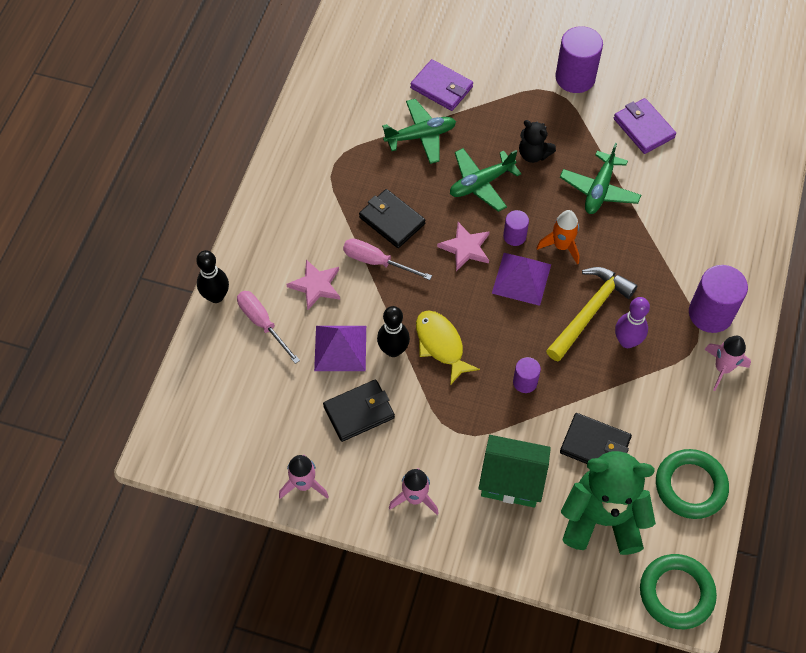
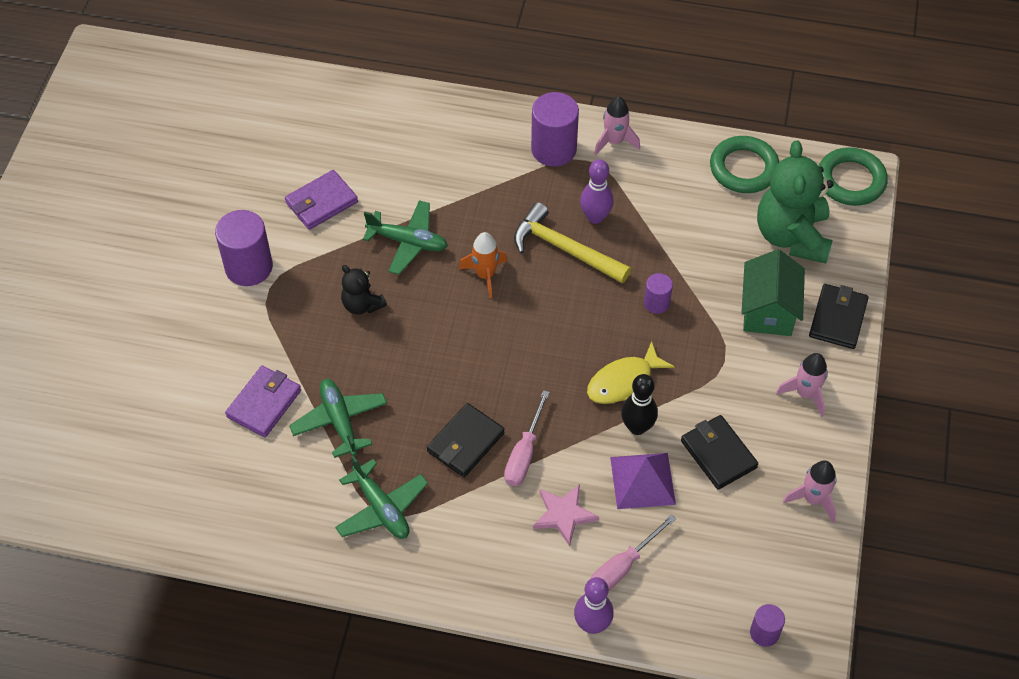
camera: 95 degrees left, 5 degrees down
(216, 296) = (592, 625): black bowling pin -> purple bowling pin
(465, 248) = (496, 365): pink star -> none
(481, 183) = (406, 354): green plane -> green plane (381, 508)
(514, 236) = (476, 319): purple cylinder -> purple cylinder (764, 633)
(521, 279) = (531, 310): purple pyramid -> none
(533, 154) = (362, 305): black teddy bear -> black teddy bear turned 105 degrees clockwise
(595, 445) = (716, 242): black wallet -> black wallet (838, 318)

— Instruction —
Look for the word "degrees". Copy out every line of the data that has it.

— Task answer —
camera: 95 degrees left, 5 degrees down
(533, 154) = (362, 305): black teddy bear -> black teddy bear turned 105 degrees clockwise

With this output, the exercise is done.